▶ _INSTRUCTIONS FOR THE TASK_
When you repeat the records, keep every word exact and drop each picture.

TASK INPUT Block Start

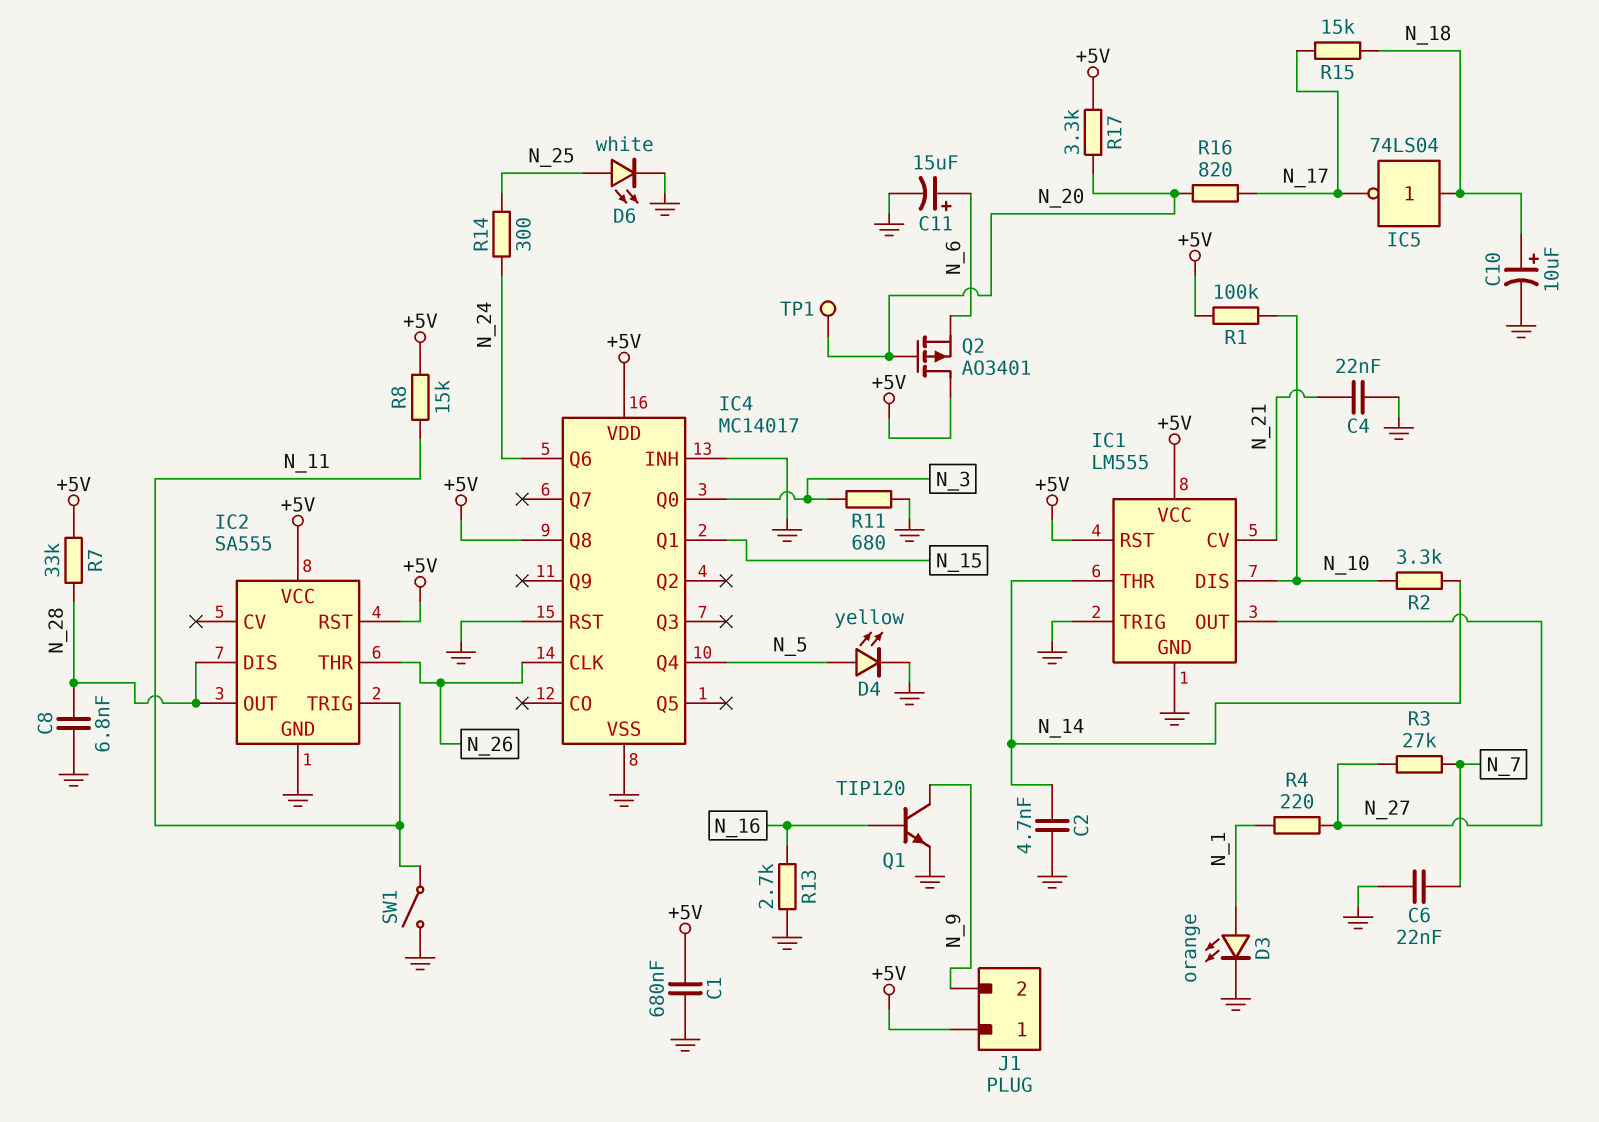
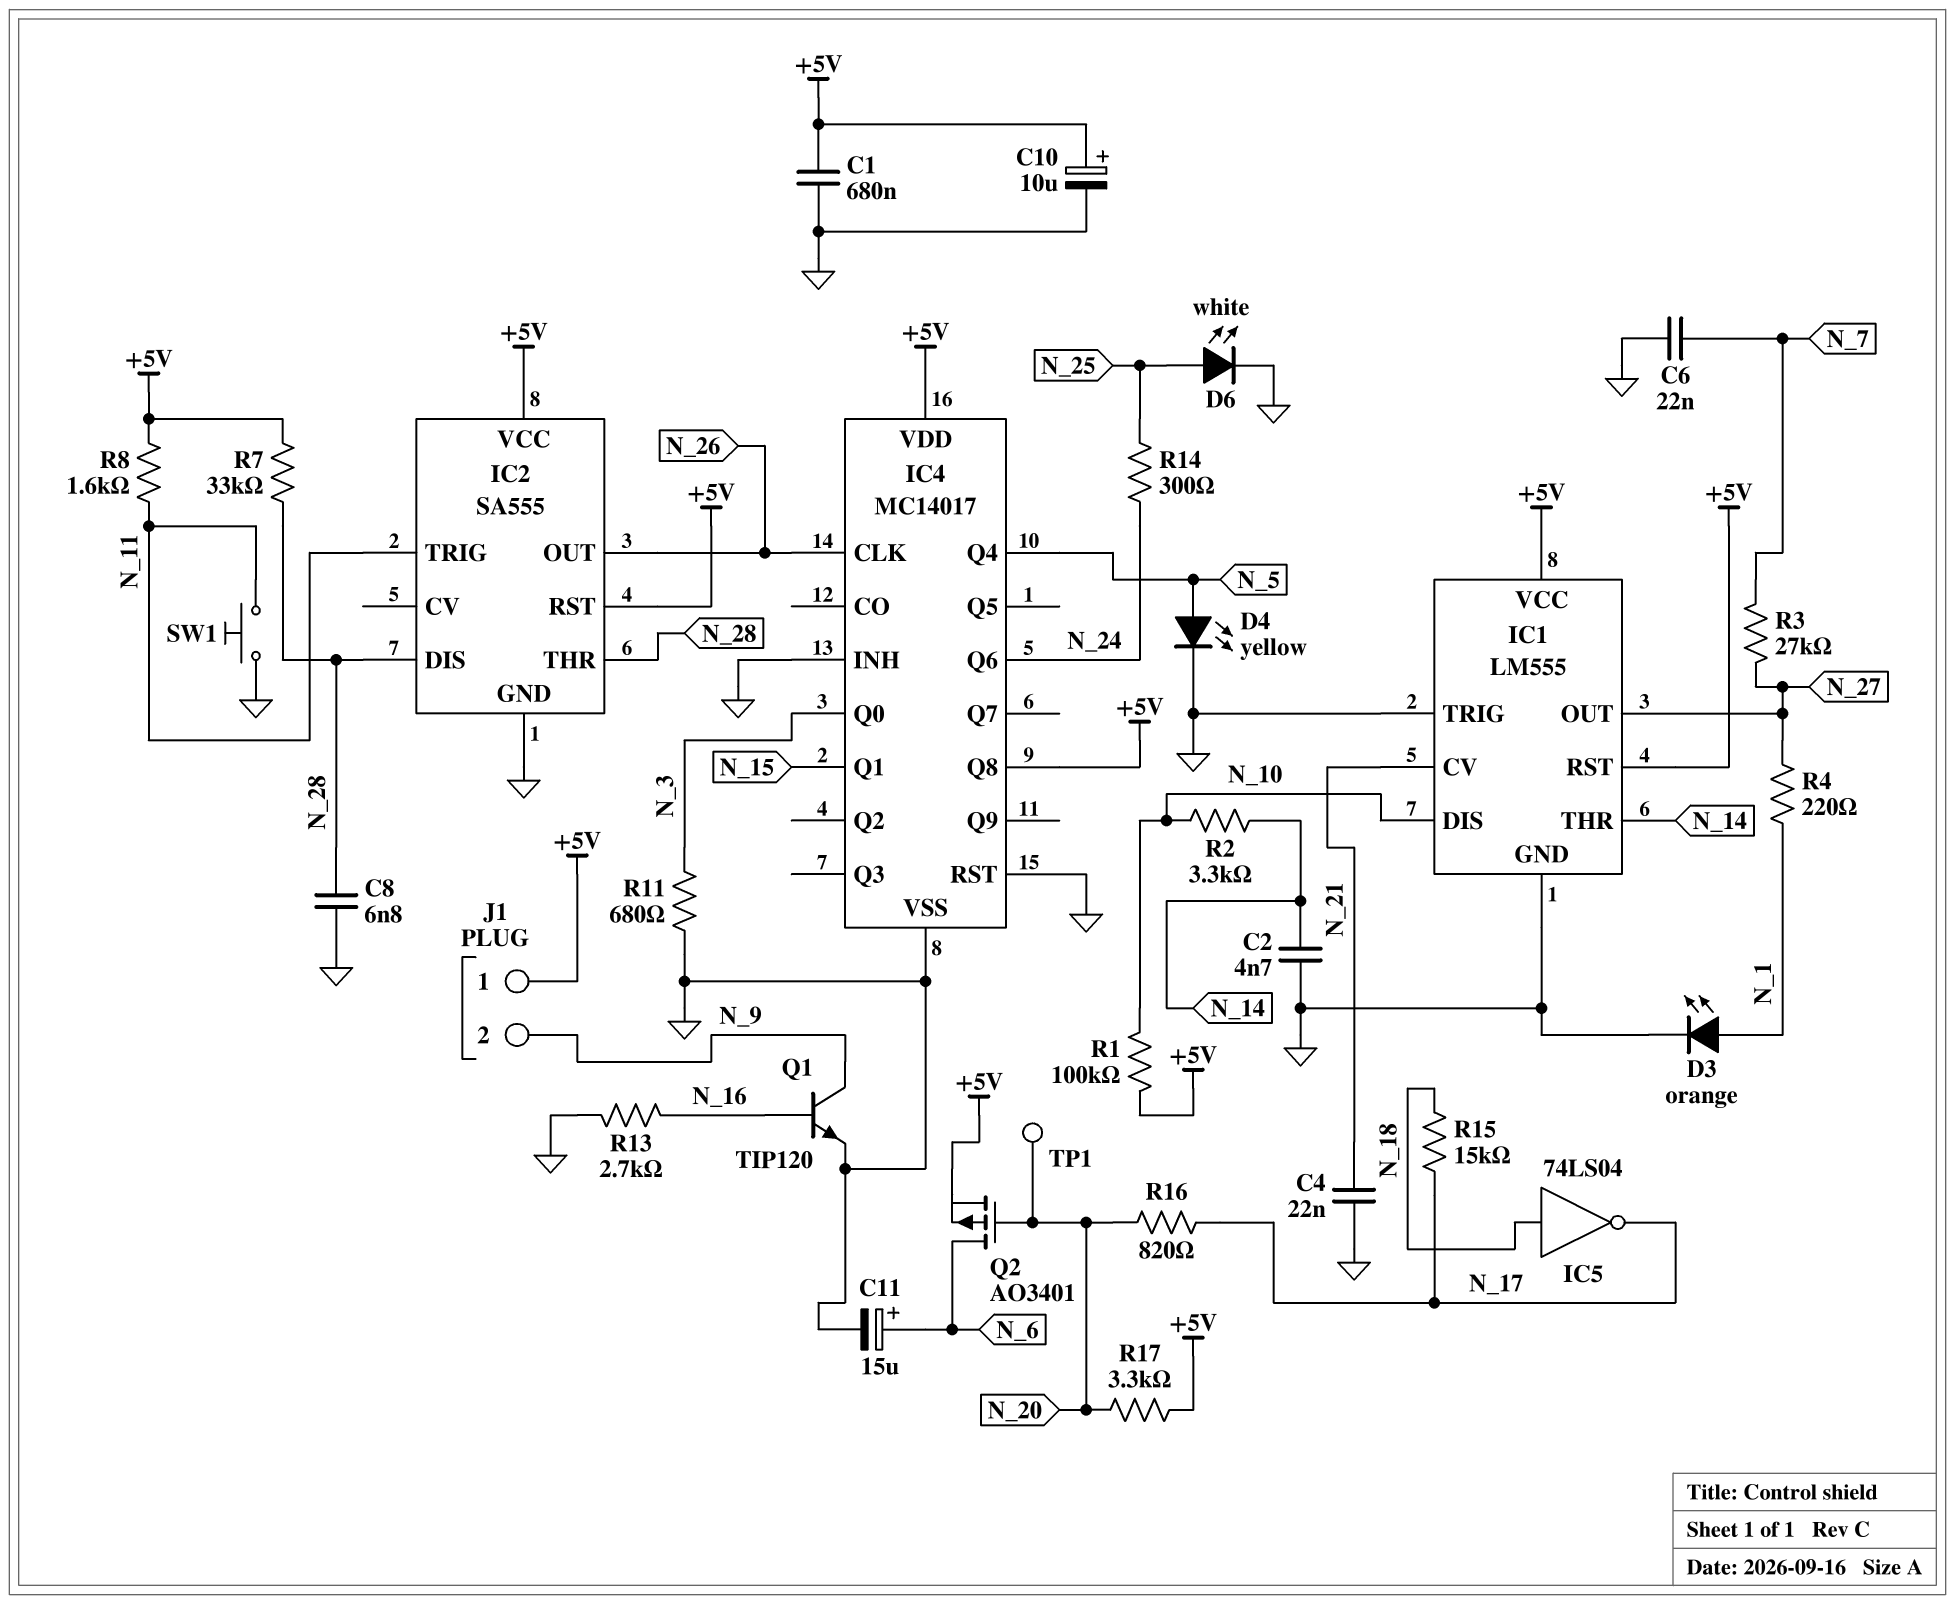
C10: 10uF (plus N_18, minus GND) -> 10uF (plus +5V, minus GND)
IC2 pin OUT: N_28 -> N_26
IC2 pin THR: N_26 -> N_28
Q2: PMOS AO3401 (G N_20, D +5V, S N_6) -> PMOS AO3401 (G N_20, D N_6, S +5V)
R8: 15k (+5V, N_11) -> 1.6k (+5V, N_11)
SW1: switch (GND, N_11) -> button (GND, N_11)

TASK INPUT Block End

▶ _THE ANSWER_
C10: 10uF (plus N_18, minus GND) -> 10uF (plus +5V, minus GND)
IC2 pin OUT: N_28 -> N_26
IC2 pin THR: N_26 -> N_28
Q2: PMOS AO3401 (G N_20, D +5V, S N_6) -> PMOS AO3401 (G N_20, D N_6, S +5V)
R8: 15k (+5V, N_11) -> 1.6k (+5V, N_11)
SW1: switch (GND, N_11) -> button (GND, N_11)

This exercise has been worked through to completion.